(RECORDS FOR THIS EXERCISE begins)

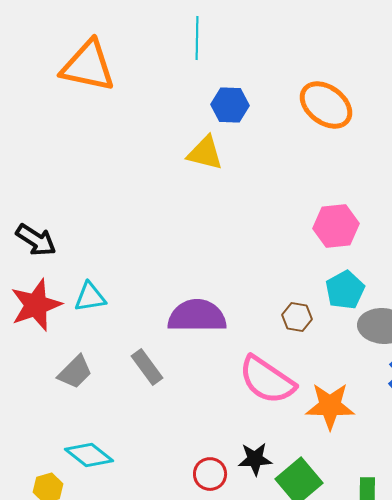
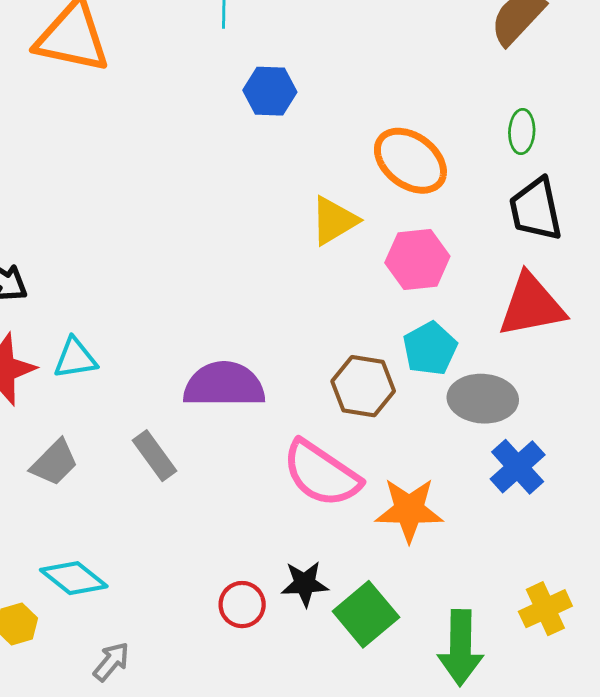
orange ellipse: (326, 105) -> (410, 161), moved
yellow triangle: (205, 153) -> (334, 221), moved, turned -45
brown hexagon: (297, 317) -> (363, 386), size x1.5

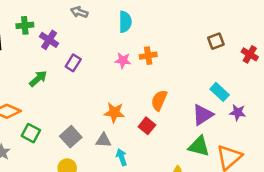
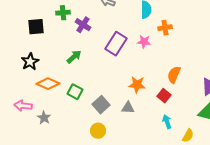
orange cross: (148, 56) -> (165, 28), moved
purple rectangle: (73, 63) -> (116, 44), moved, size x1.6
green square: (31, 133) -> (75, 92), moved
cyan arrow: (122, 157) -> (167, 122), moved

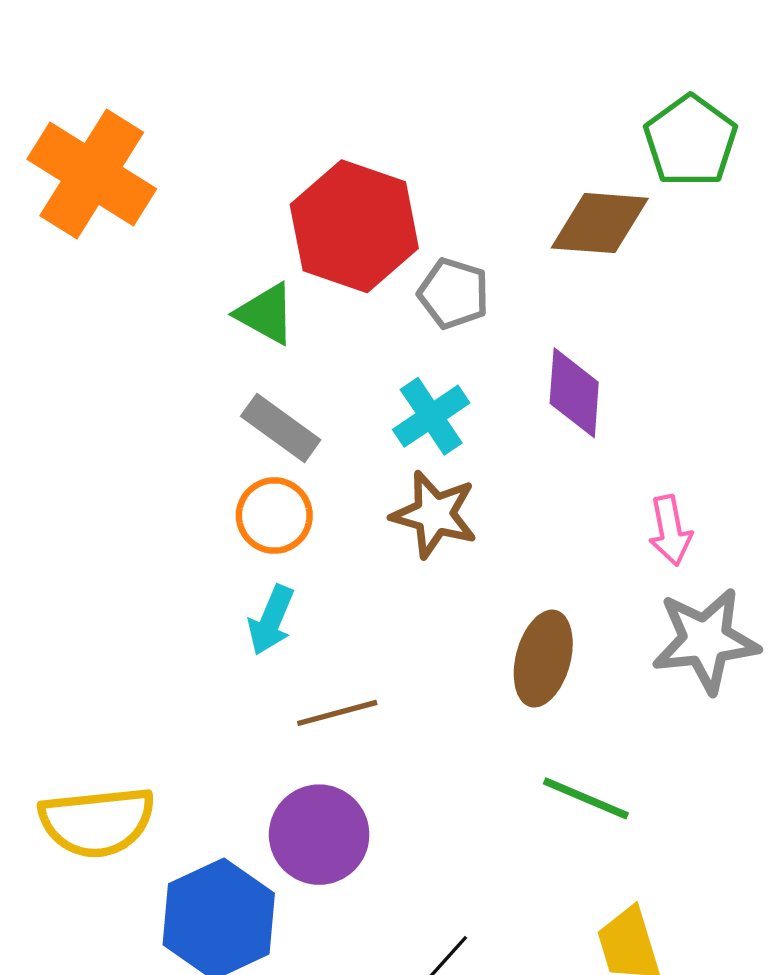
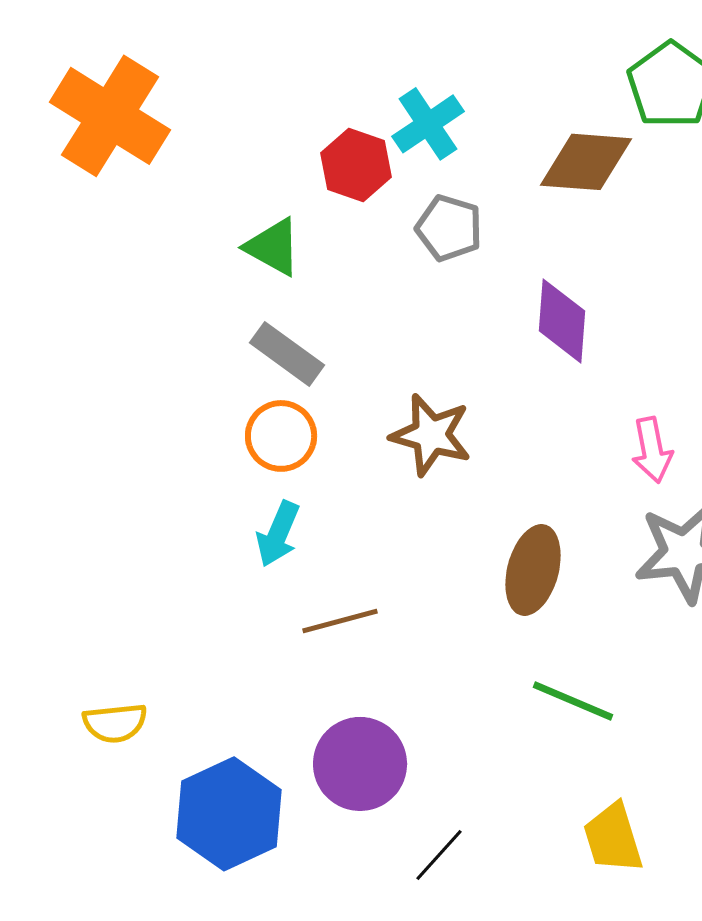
red hexagon: (354, 226) -> (356, 165), size x0.6
cyan cross: (431, 416) -> (428, 124), moved
yellow semicircle: (97, 822) -> (115, 723), size x0.6
purple circle: (319, 835) -> (360, 764), moved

(RECORDS FOR THIS EXERCISE ends)

Restate the entries above word for word, keeping pictures out of the copy.

ANSWER BELOW ::
orange ellipse: (326, 105) -> (410, 161), moved
yellow triangle: (205, 153) -> (334, 221), moved, turned -45
brown hexagon: (297, 317) -> (363, 386), size x1.5

orange cross: (148, 56) -> (165, 28), moved
purple rectangle: (73, 63) -> (116, 44), moved, size x1.6
green square: (31, 133) -> (75, 92), moved
cyan arrow: (122, 157) -> (167, 122), moved

red hexagon: (354, 226) -> (356, 165), size x0.6
cyan cross: (431, 416) -> (428, 124), moved
yellow semicircle: (97, 822) -> (115, 723), size x0.6
purple circle: (319, 835) -> (360, 764), moved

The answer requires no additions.